### TO BE DONE
Copy the data word for word, beginning with the line that contains "brewer (203, 815)" and stopping after the line that contains "lush (74, 830)".

### RECORDS TO PROCESS
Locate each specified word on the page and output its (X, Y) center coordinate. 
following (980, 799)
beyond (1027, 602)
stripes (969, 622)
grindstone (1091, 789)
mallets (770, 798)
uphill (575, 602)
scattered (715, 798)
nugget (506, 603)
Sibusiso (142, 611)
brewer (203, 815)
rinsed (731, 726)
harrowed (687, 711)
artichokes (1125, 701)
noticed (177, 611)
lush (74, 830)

---

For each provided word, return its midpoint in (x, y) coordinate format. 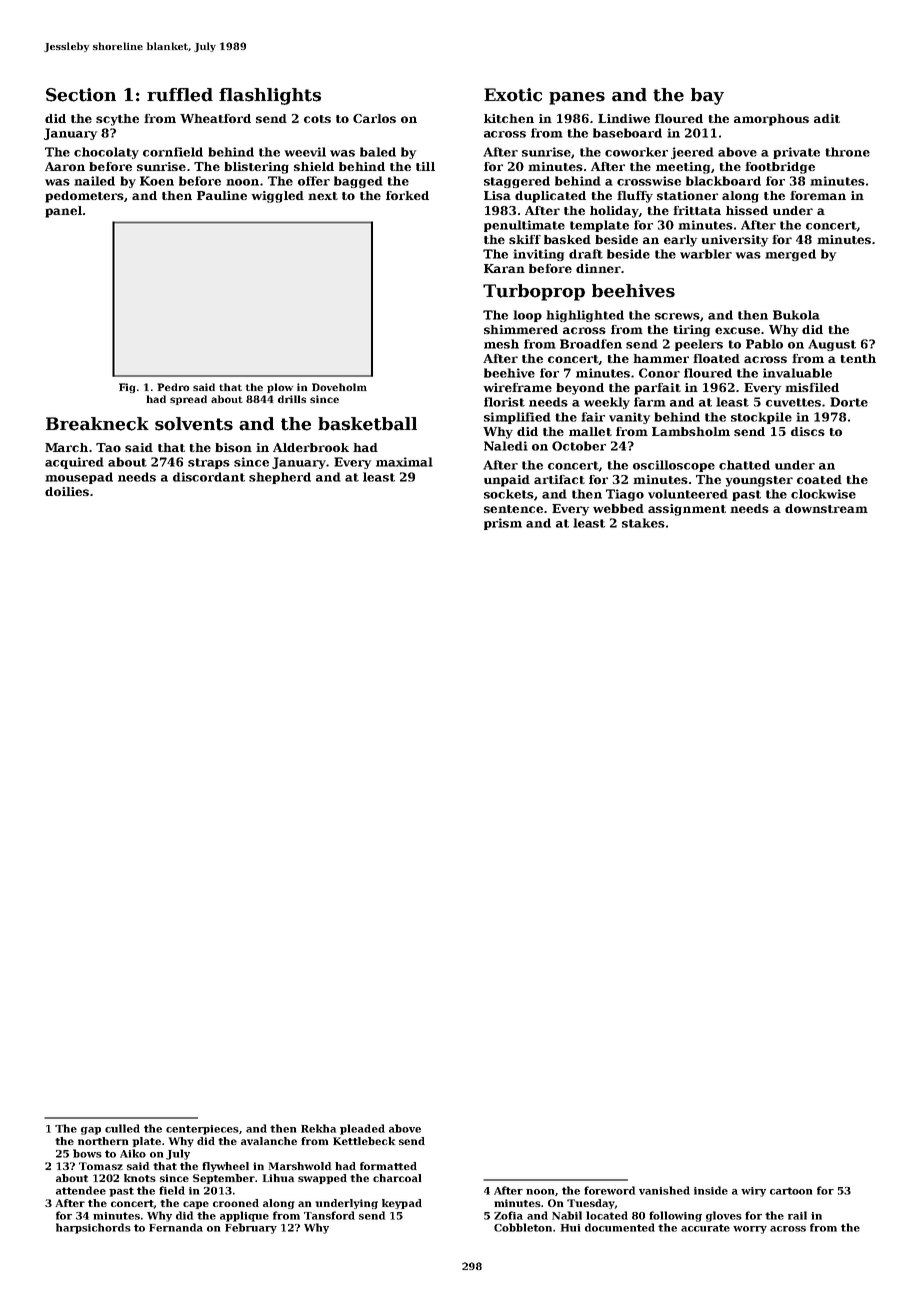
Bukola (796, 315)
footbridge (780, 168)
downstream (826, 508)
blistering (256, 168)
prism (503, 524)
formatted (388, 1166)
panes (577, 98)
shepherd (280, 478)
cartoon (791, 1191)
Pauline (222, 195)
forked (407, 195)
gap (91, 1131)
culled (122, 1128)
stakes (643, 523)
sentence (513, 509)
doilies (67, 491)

---

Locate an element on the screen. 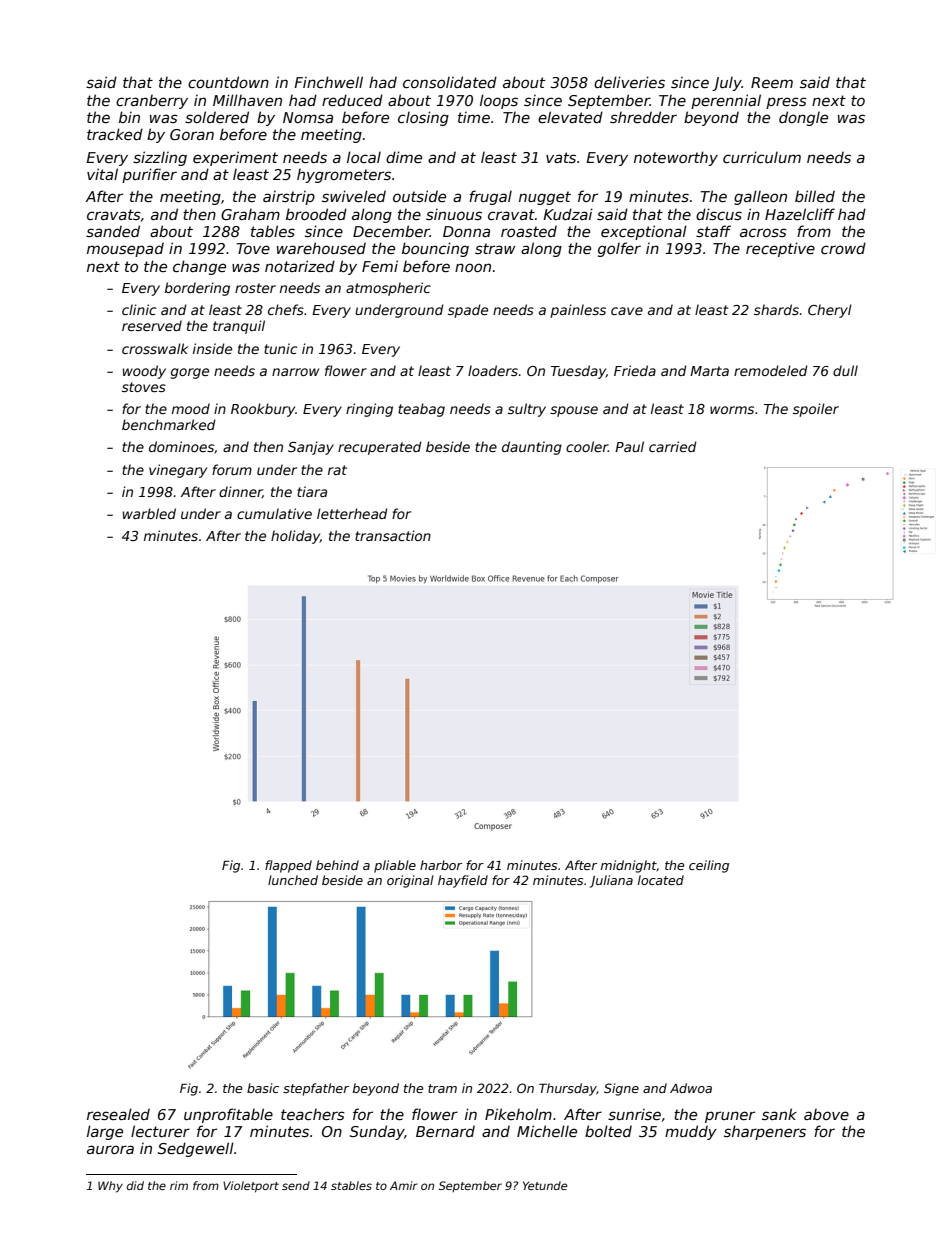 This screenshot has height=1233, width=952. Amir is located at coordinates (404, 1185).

### EXERCISE RESULT
brewer (203, 815)
rinsed (731, 726)
harrowed (687, 711)
artichokes (1125, 701)
noticed (177, 611)
lush (74, 830)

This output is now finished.